EXERCISE REQUIREMENTS:
The entries are to be printed again word for word, but no picture may appear.

─── TASK MATERIAL ───

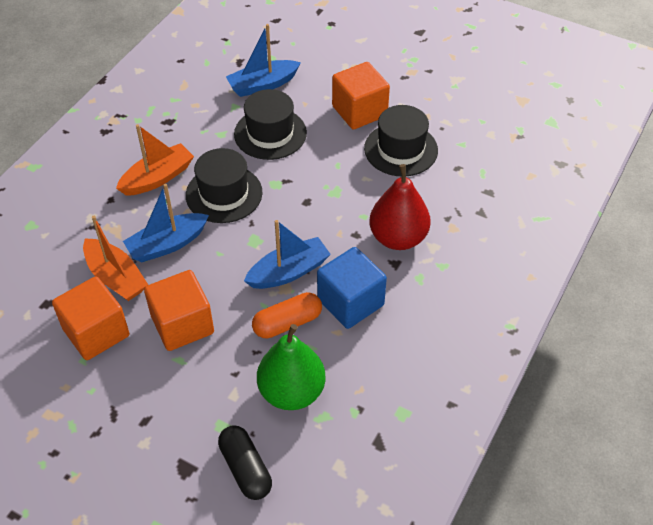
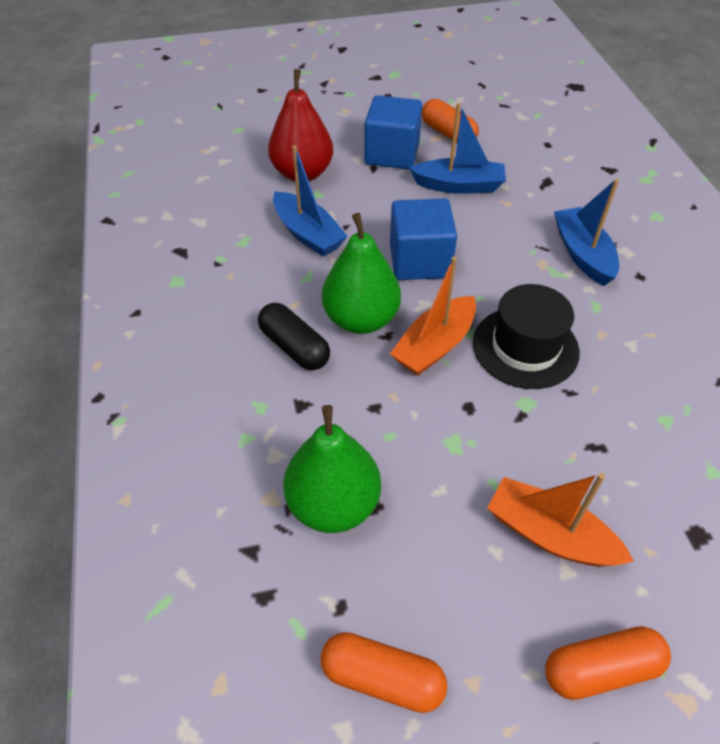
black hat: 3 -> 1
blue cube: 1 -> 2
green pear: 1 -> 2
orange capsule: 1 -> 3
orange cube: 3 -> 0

───

WRITTEN SOLUTION:
black hat: 3 -> 1
blue cube: 1 -> 2
green pear: 1 -> 2
orange capsule: 1 -> 3
orange cube: 3 -> 0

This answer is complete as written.